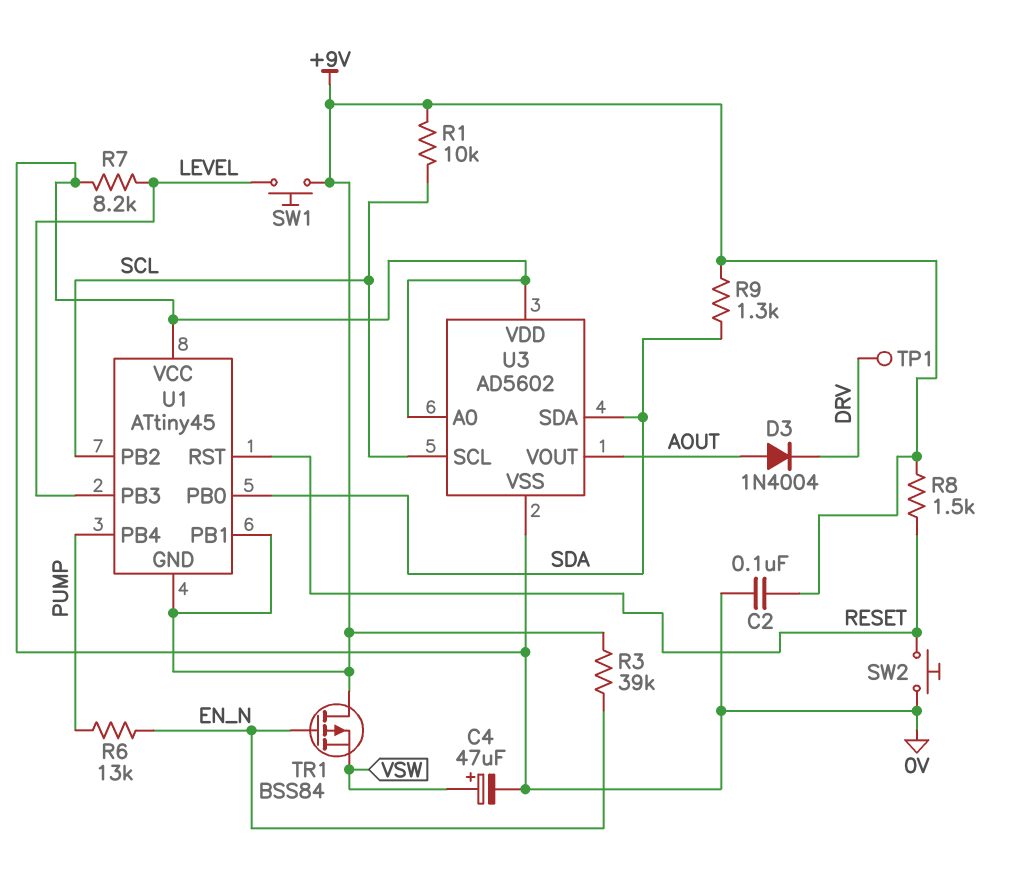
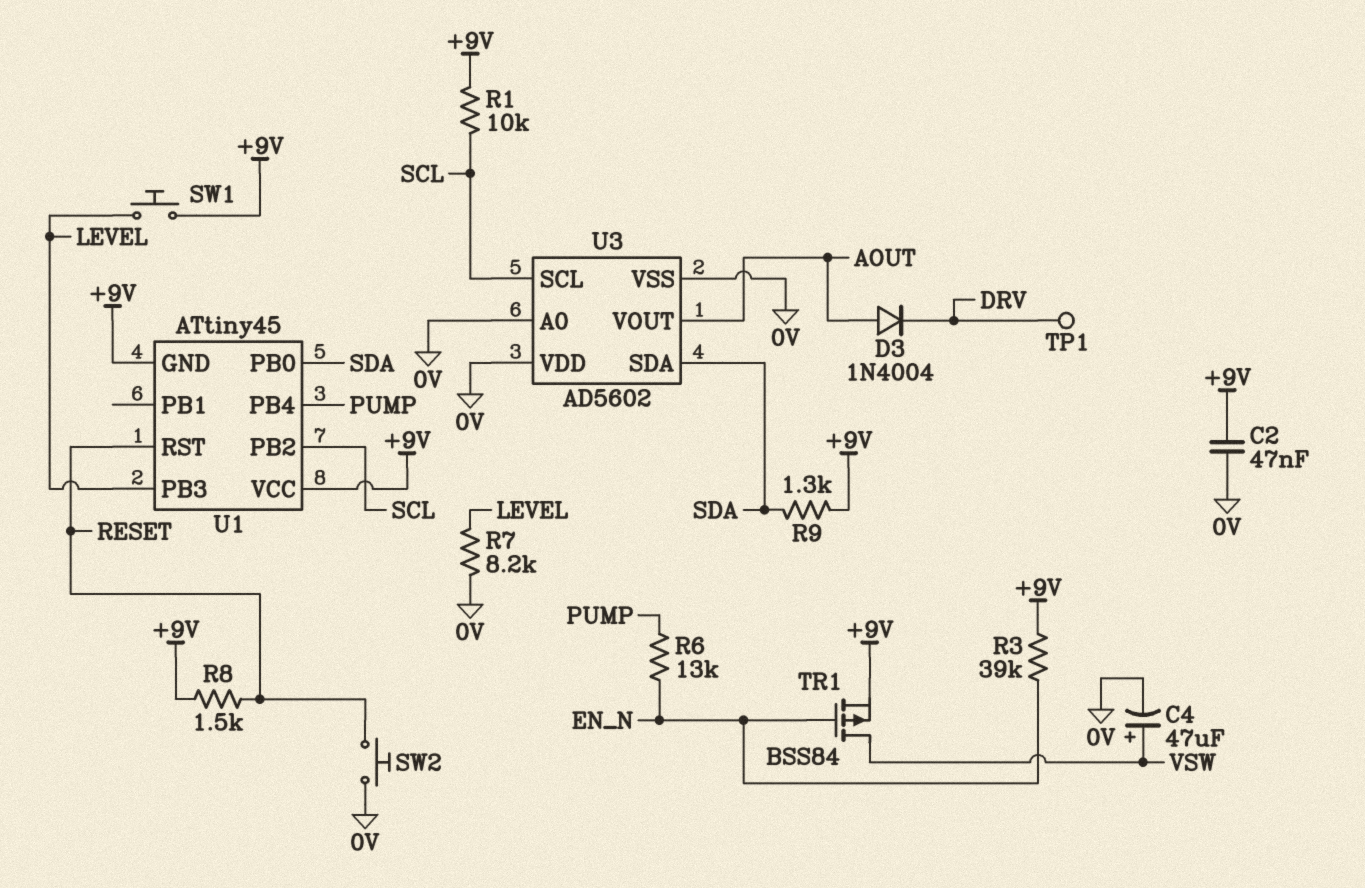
C2: 100nF (+9V, 0V) -> 47nF (+9V, 0V)
TR1: PMOS BSS84 (G EN_N, D +9V, S VSW) -> PMOS BSS84 (G EN_N, D VSW, S +9V)
U1 pin PB1: +9V -> none
U1 pin VCC: 0V -> +9V

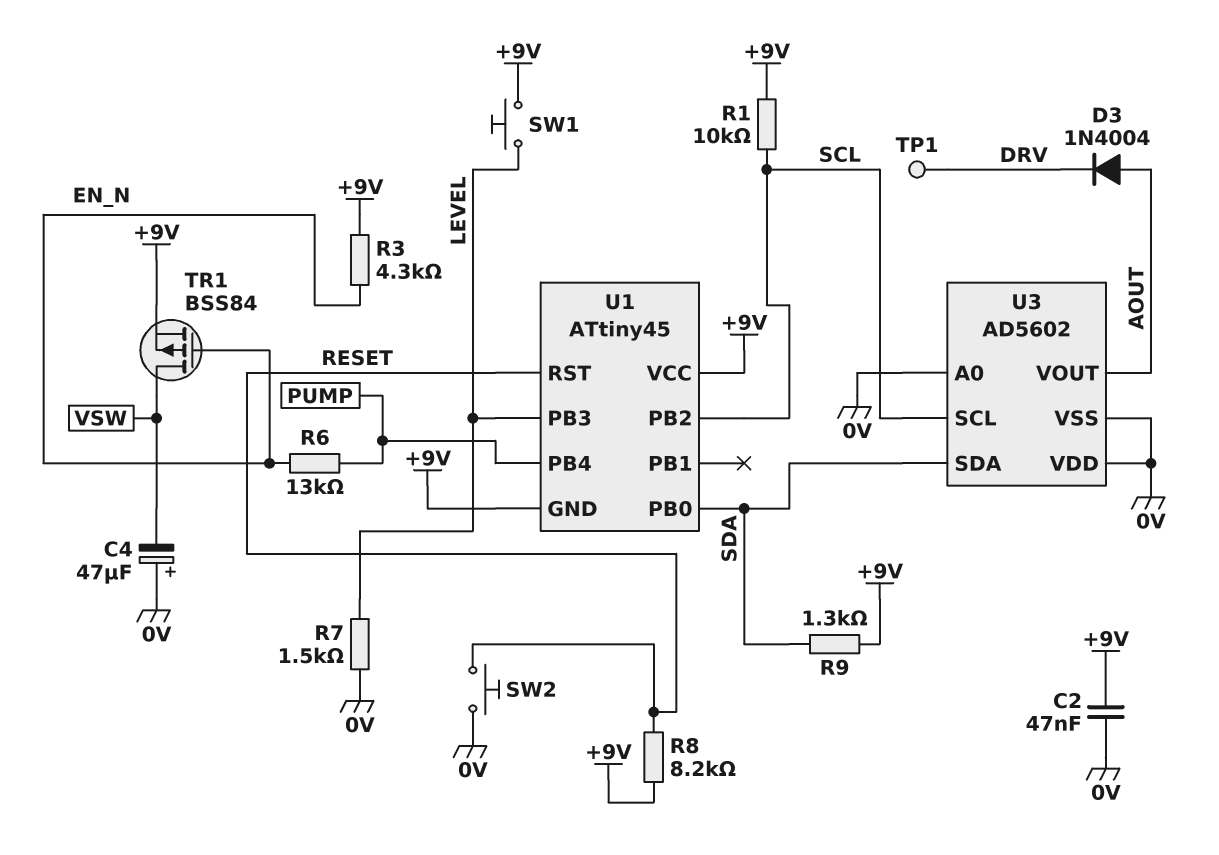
C4: 47uF (plus VSW, minus 0V) -> 47uF (plus 0V, minus VSW)
R3: 39k (+9V, EN_N) -> 4.3k (+9V, EN_N)
R7: 8.2k (0V, LEVEL) -> 1.5k (0V, LEVEL)
R8: 1.5k (+9V, RESET) -> 8.2k (+9V, RESET)

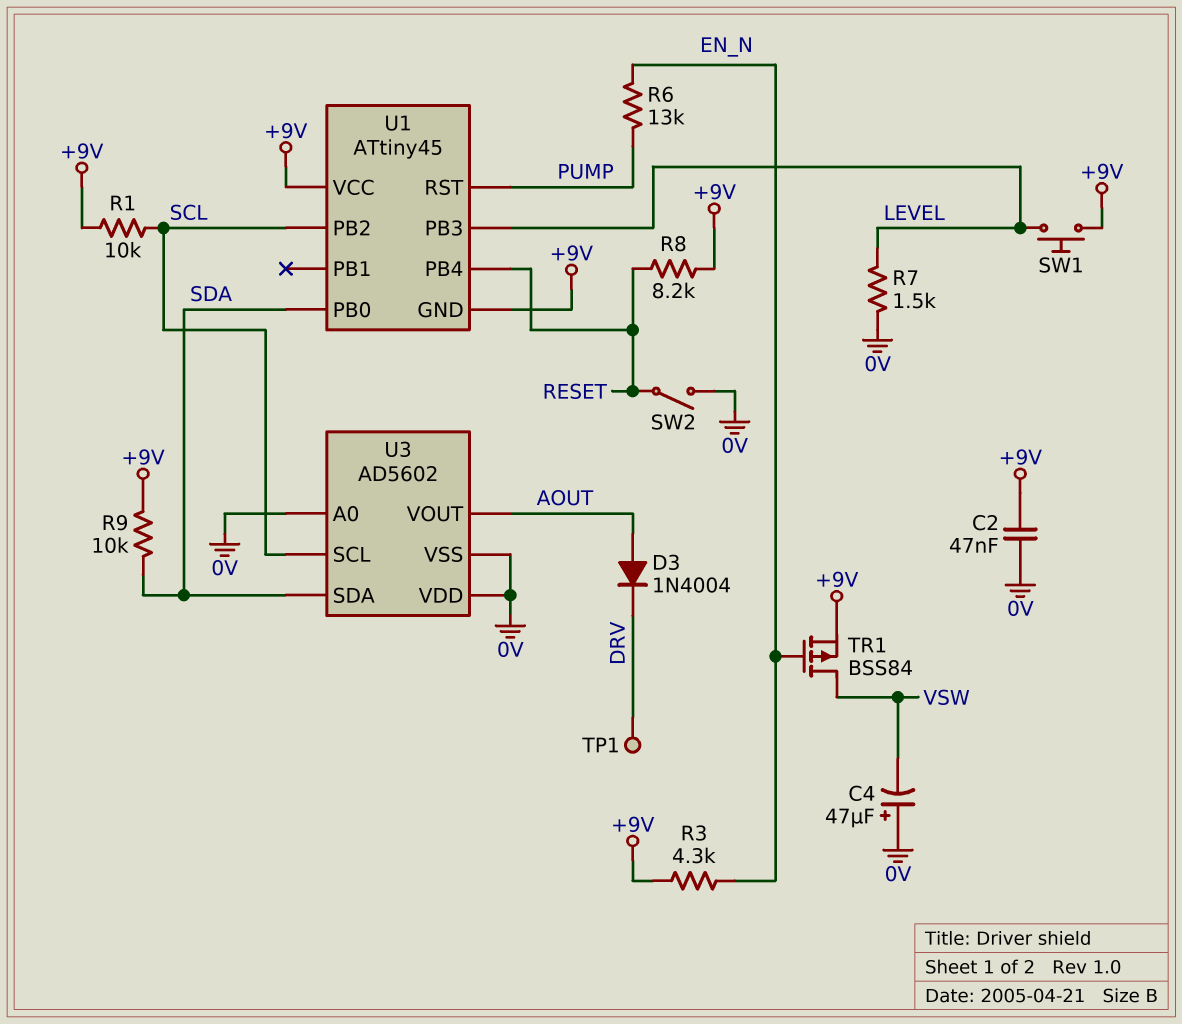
R9: 1.3k (+9V, SDA) -> 10k (+9V, SDA)
SW2: button (0V, RESET) -> switch (0V, RESET)
U1 pin PB4: PUMP -> RESET
U1 pin RST: RESET -> PUMP

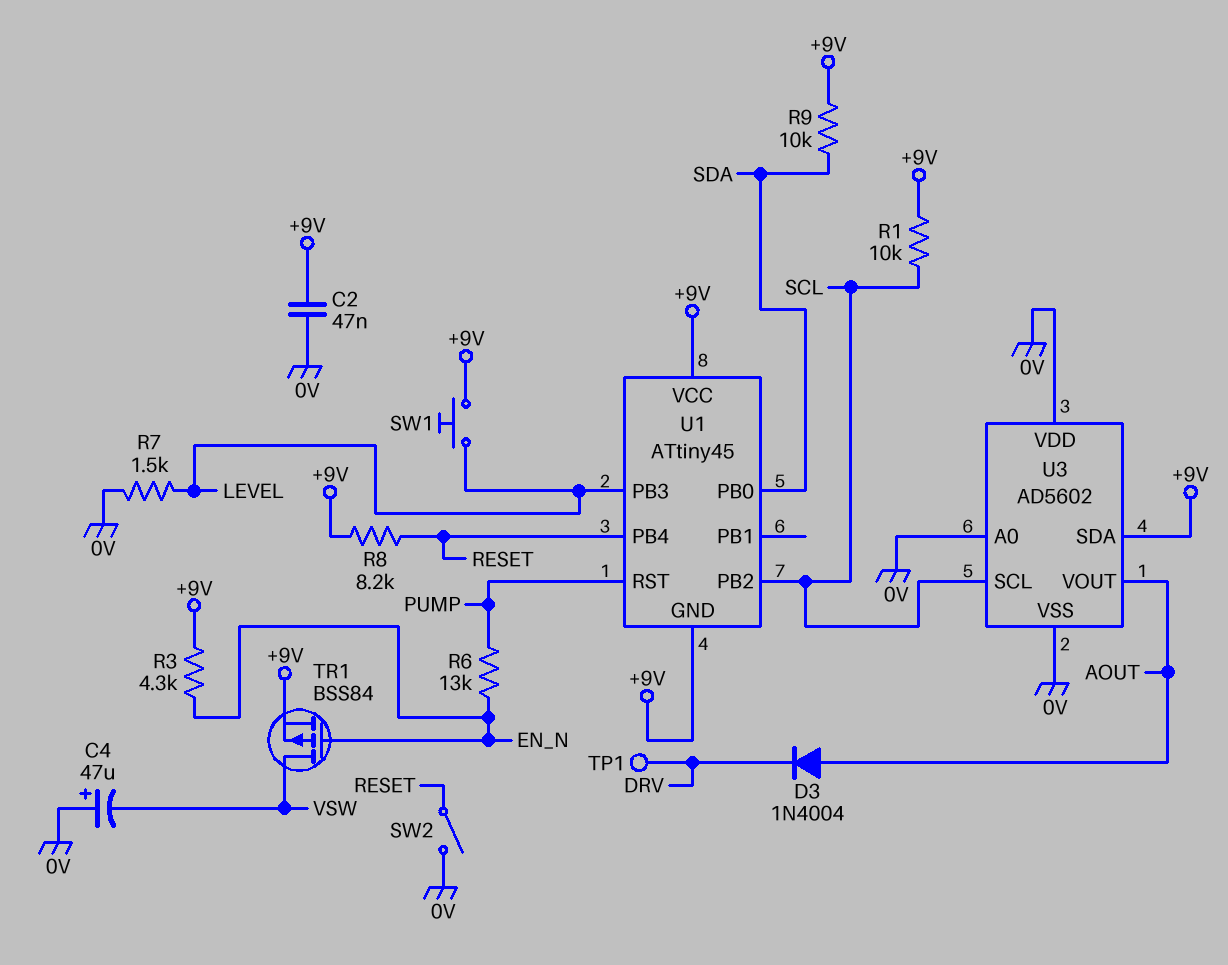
U3 pin SDA: SDA -> +9V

=====

**WHAT YOU NEED TO DO**
With the pictures removed, return all the entries exactly.

**EXERCISE OUTPUT**
C2: 100nF (+9V, 0V) -> 47nF (+9V, 0V)
TR1: PMOS BSS84 (G EN_N, D +9V, S VSW) -> PMOS BSS84 (G EN_N, D VSW, S +9V)
U1 pin PB1: +9V -> none
U1 pin VCC: 0V -> +9V

C4: 47uF (plus VSW, minus 0V) -> 47uF (plus 0V, minus VSW)
R3: 39k (+9V, EN_N) -> 4.3k (+9V, EN_N)
R7: 8.2k (0V, LEVEL) -> 1.5k (0V, LEVEL)
R8: 1.5k (+9V, RESET) -> 8.2k (+9V, RESET)

R9: 1.3k (+9V, SDA) -> 10k (+9V, SDA)
SW2: button (0V, RESET) -> switch (0V, RESET)
U1 pin PB4: PUMP -> RESET
U1 pin RST: RESET -> PUMP

U3 pin SDA: SDA -> +9V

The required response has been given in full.